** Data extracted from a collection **
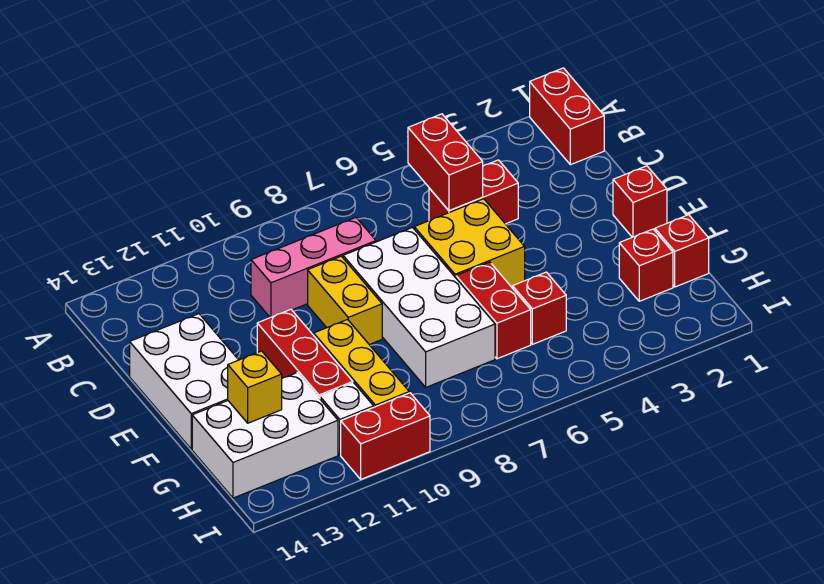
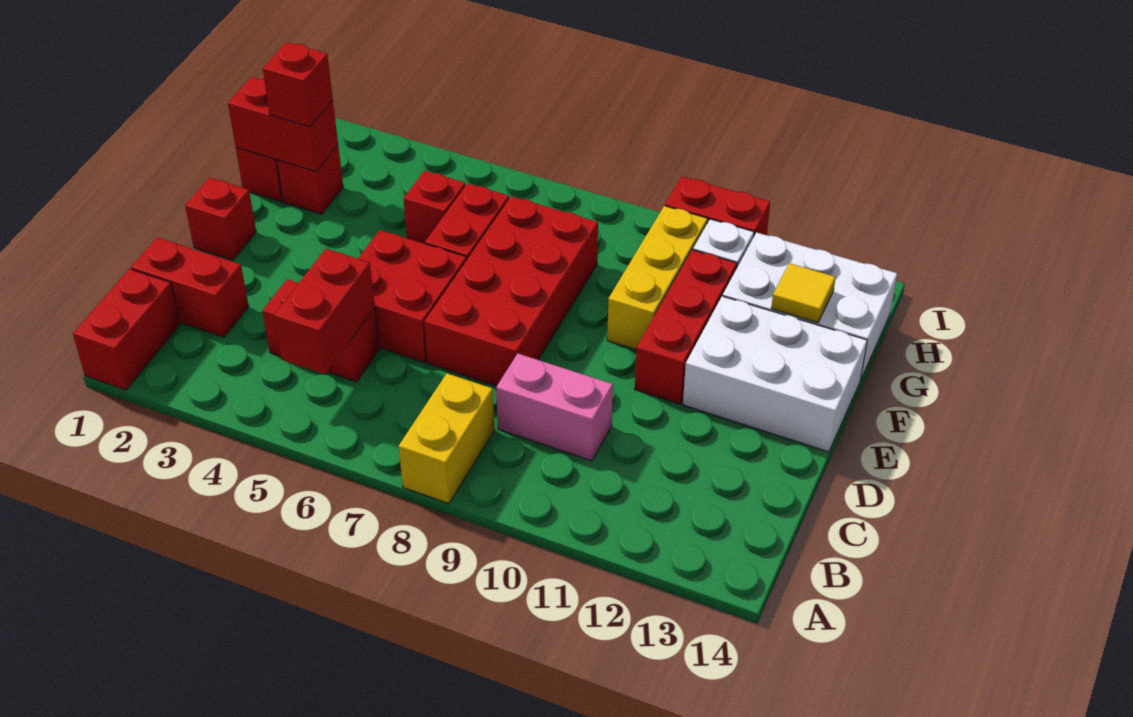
none -> red 1x2 brick [131,237,249,337]
pink 1x3 brick [251,218,376,318] -> pink 1x2 brick [496,354,613,461]
yellow 2x2 brick [414,199,525,287] -> red 2x2 brick [358,230,467,363]
white 2x4 brick [343,228,495,387] -> red 2x4 brick [424,196,598,386]
yellow 1x2 brick [308,256,382,345] -> yellow 1x2 brick moved to [399,373,494,504]
white 2x3 brick [130,314,238,449] -> white 2x3 brick turned to [683,296,867,452]
none -> red 1x2 brick [228,77,338,172]
none -> red 1x1 brick [263,42,333,127]
yellow 1x1 brick [228,351,282,423] -> yellow 1x1 tile [771,263,836,323]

** WHAT TO PRODUCE **
Lines holding the word "yellow" in the entries above are the ones to pull out. Copy them all.

** SOLUTION TO THE EXERCISE **
yellow 2x2 brick [414,199,525,287] -> red 2x2 brick [358,230,467,363]
yellow 1x2 brick [308,256,382,345] -> yellow 1x2 brick moved to [399,373,494,504]
yellow 1x1 brick [228,351,282,423] -> yellow 1x1 tile [771,263,836,323]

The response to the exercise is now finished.